Exercise :: Reproduce the records word for word, leaving out any pictures they hold.

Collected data
__________________________________________________

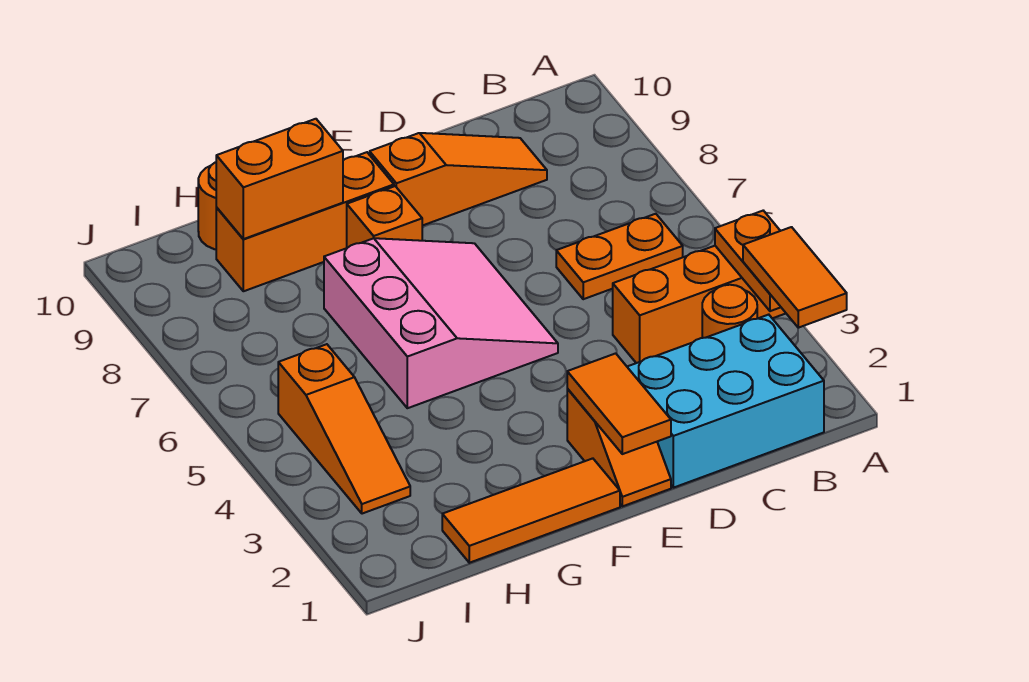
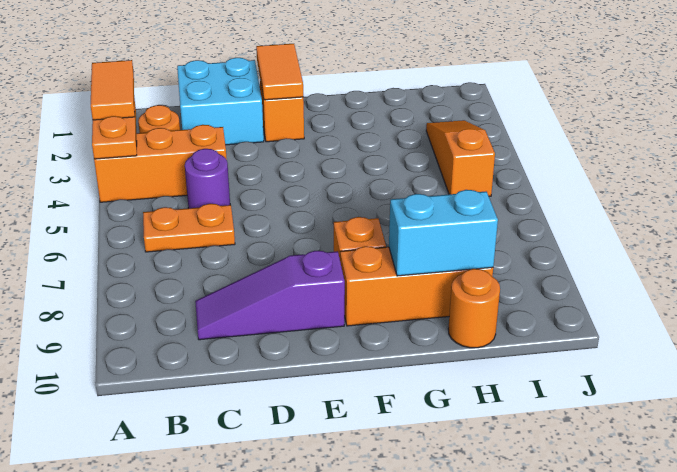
cyan brick B1:D2 level 1 -> cyan brick C1:D2 level 1
none -> purple round brick C5 level 1
orange slope C9:E9 level 1 top E -> purple slope C9:E9 level 1 top E
pink slope E5:G7 level 1 top G -> none
orange tile F1:H1 level 1 -> none
orange brick G9:H9 level 2 -> cyan brick G9:H9 level 2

__________________________________________________

Solution to this task ::
cyan brick B1:D2 level 1 -> cyan brick C1:D2 level 1
none -> purple round brick C5 level 1
orange slope C9:E9 level 1 top E -> purple slope C9:E9 level 1 top E
pink slope E5:G7 level 1 top G -> none
orange tile F1:H1 level 1 -> none
orange brick G9:H9 level 2 -> cyan brick G9:H9 level 2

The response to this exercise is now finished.